YOUR ASSIGNMENT: Your task is to transcribe all the entries exactly, excluding pictures.

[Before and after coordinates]
:::::

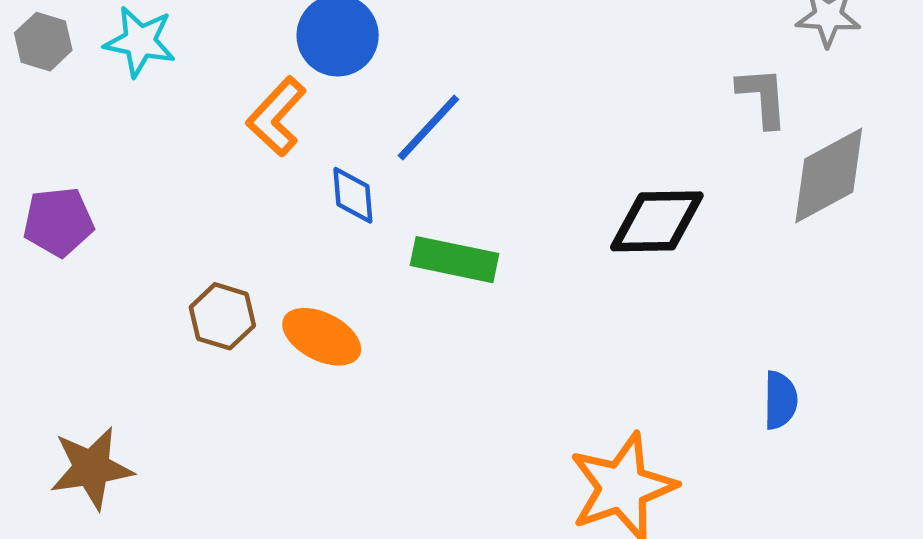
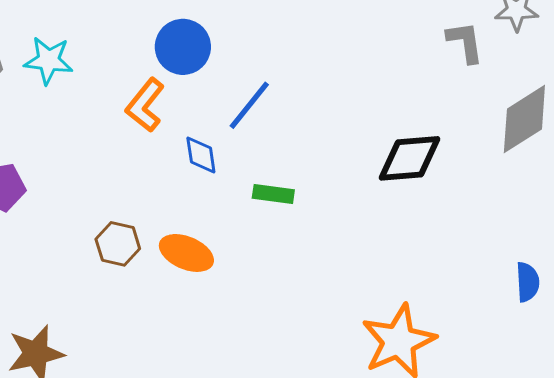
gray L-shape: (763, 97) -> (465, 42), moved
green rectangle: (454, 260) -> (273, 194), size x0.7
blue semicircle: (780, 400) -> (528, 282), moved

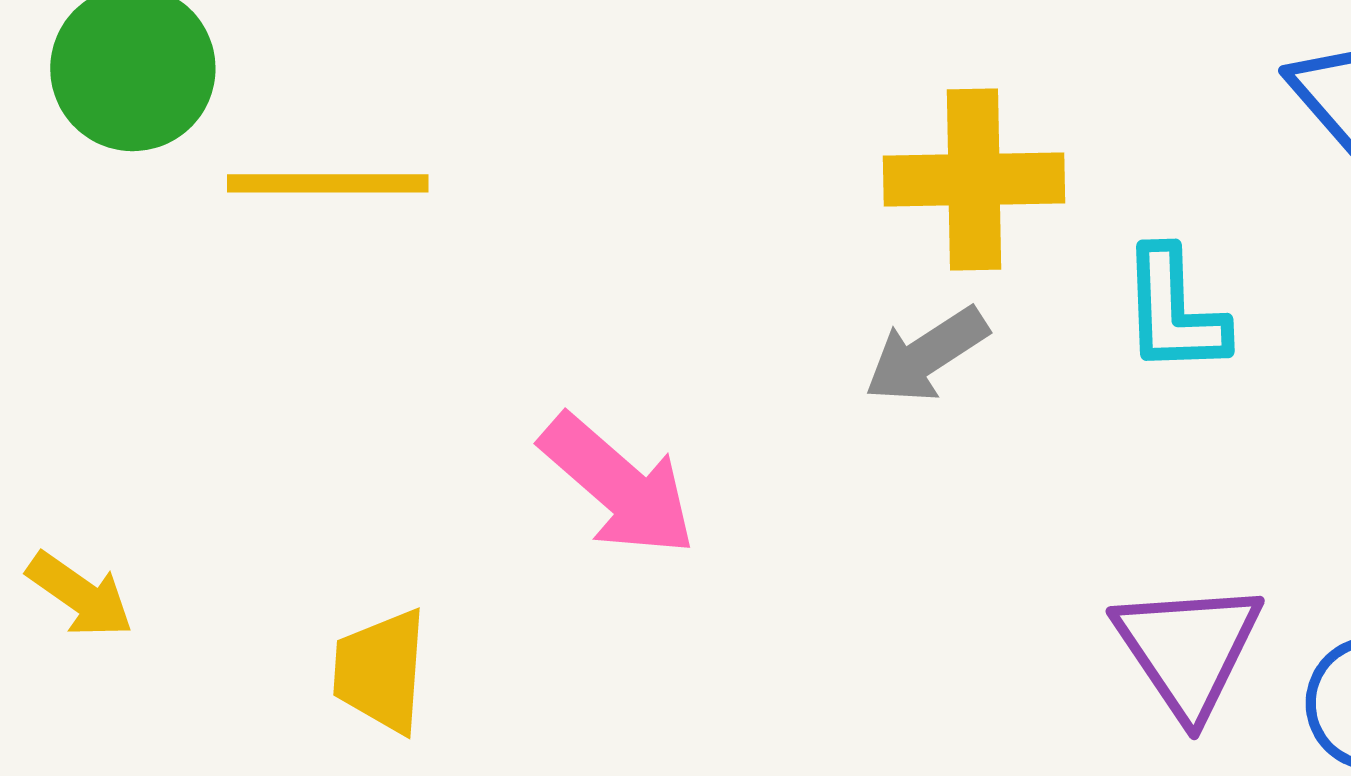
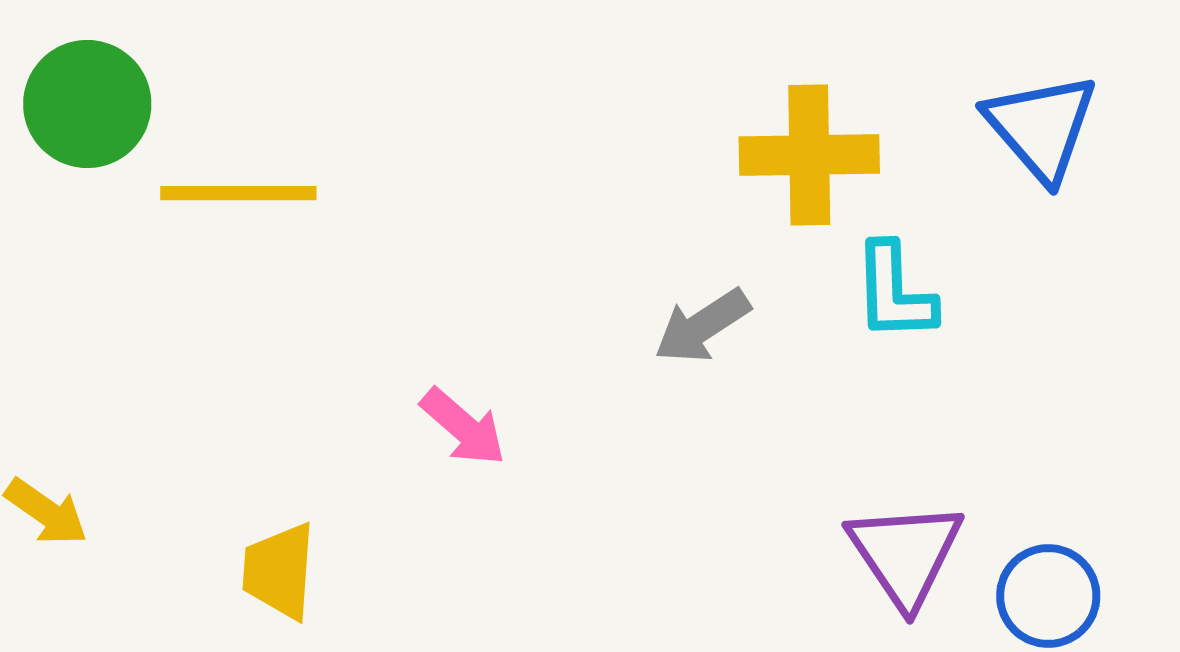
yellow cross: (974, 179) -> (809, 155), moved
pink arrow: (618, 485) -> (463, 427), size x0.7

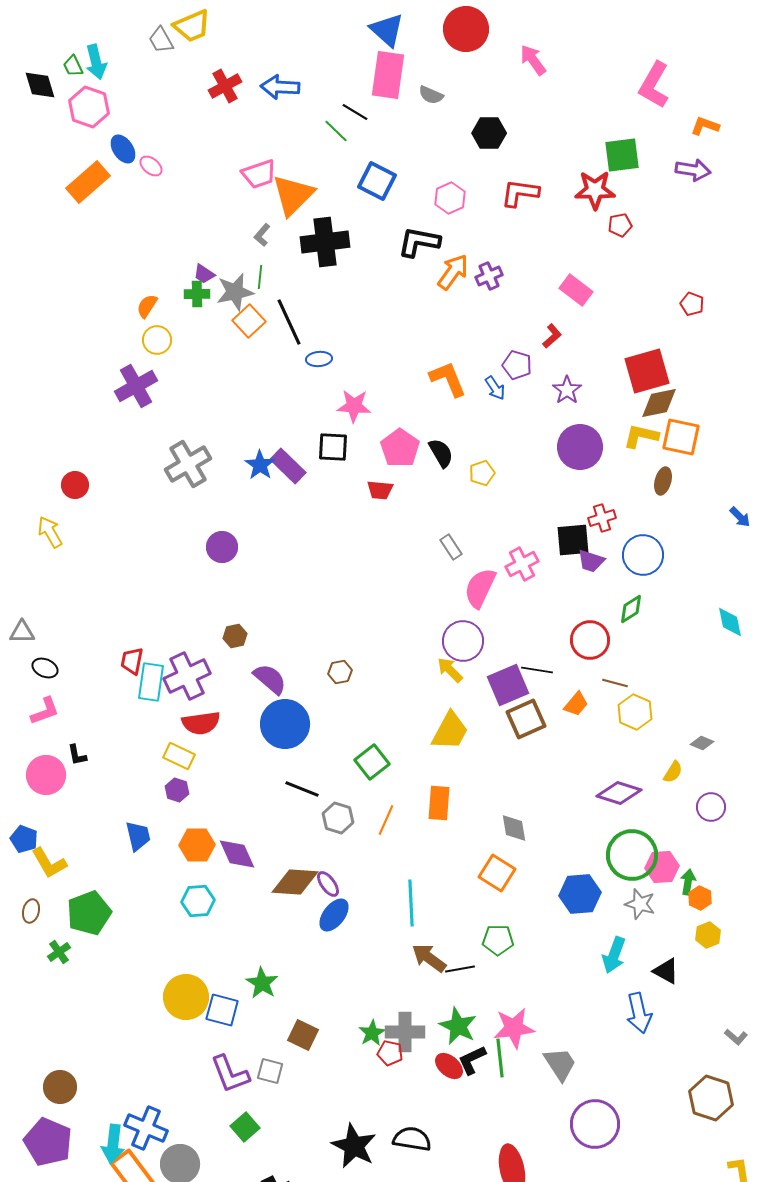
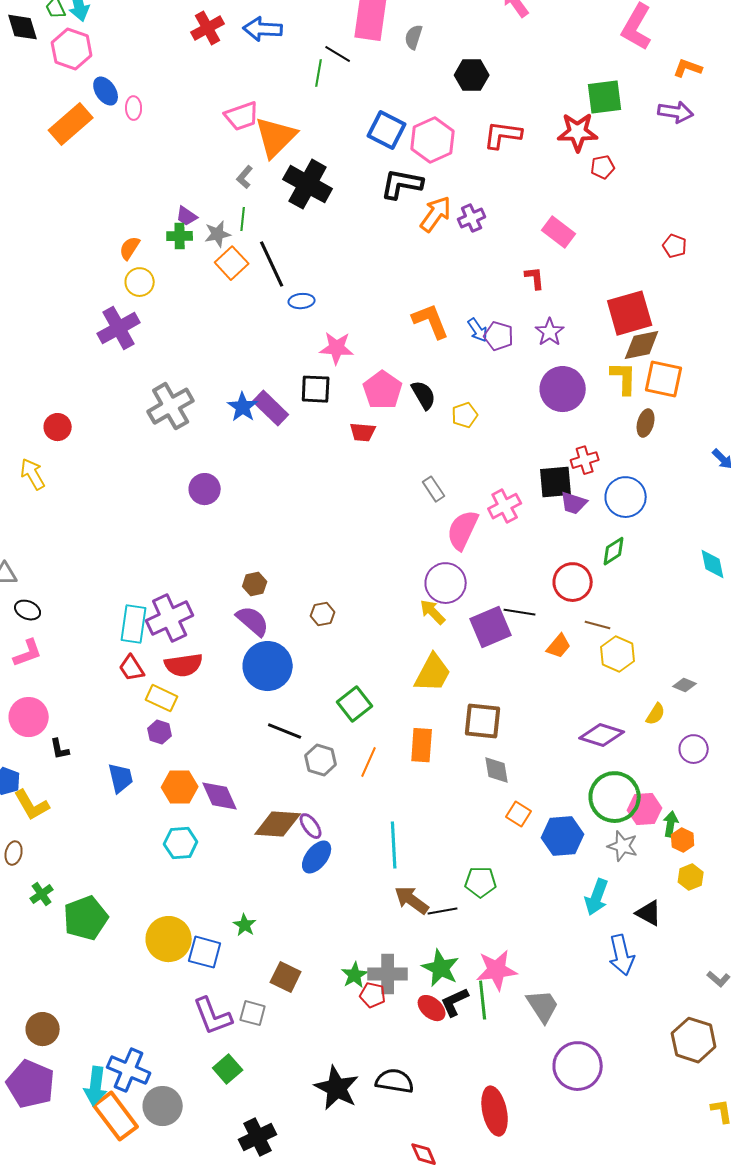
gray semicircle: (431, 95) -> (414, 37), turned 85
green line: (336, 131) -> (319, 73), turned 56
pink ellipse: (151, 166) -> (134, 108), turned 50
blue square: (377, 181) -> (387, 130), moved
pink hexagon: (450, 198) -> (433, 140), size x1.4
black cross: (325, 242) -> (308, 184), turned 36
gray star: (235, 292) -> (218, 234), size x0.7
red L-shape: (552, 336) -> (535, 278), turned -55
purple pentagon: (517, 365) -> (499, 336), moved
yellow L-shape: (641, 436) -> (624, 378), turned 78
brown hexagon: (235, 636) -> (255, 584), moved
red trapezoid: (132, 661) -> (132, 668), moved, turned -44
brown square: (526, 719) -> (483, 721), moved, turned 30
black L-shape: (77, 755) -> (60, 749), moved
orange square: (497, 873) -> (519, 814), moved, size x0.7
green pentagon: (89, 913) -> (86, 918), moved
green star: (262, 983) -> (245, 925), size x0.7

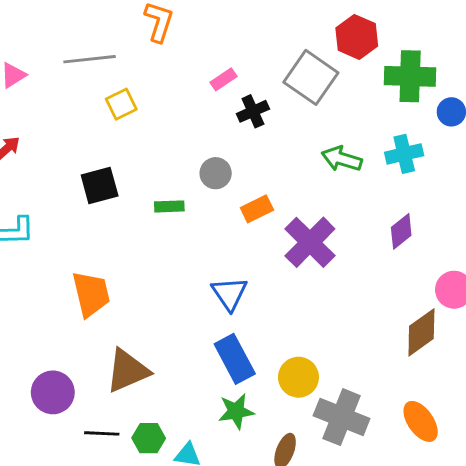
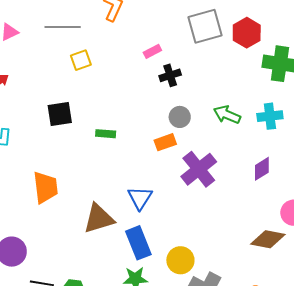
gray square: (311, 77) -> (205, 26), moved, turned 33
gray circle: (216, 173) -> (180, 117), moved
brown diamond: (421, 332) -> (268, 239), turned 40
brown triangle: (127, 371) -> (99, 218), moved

:::::

EXPECTED OUTPUT:
gray L-shape: (763, 97) -> (465, 42), moved
green rectangle: (454, 260) -> (273, 194), size x0.7
blue semicircle: (780, 400) -> (528, 282), moved

yellow cross: (974, 179) -> (809, 155), moved
pink arrow: (618, 485) -> (463, 427), size x0.7

gray semicircle: (431, 95) -> (414, 37), turned 85
green line: (336, 131) -> (319, 73), turned 56
pink ellipse: (151, 166) -> (134, 108), turned 50
blue square: (377, 181) -> (387, 130), moved
pink hexagon: (450, 198) -> (433, 140), size x1.4
black cross: (325, 242) -> (308, 184), turned 36
gray star: (235, 292) -> (218, 234), size x0.7
red L-shape: (552, 336) -> (535, 278), turned -55
purple pentagon: (517, 365) -> (499, 336), moved
yellow L-shape: (641, 436) -> (624, 378), turned 78
brown hexagon: (235, 636) -> (255, 584), moved
red trapezoid: (132, 661) -> (132, 668), moved, turned -44
brown square: (526, 719) -> (483, 721), moved, turned 30
black L-shape: (77, 755) -> (60, 749), moved
orange square: (497, 873) -> (519, 814), moved, size x0.7
green pentagon: (89, 913) -> (86, 918), moved
green star: (262, 983) -> (245, 925), size x0.7

gray square: (311, 77) -> (205, 26), moved, turned 33
gray circle: (216, 173) -> (180, 117), moved
brown diamond: (421, 332) -> (268, 239), turned 40
brown triangle: (127, 371) -> (99, 218), moved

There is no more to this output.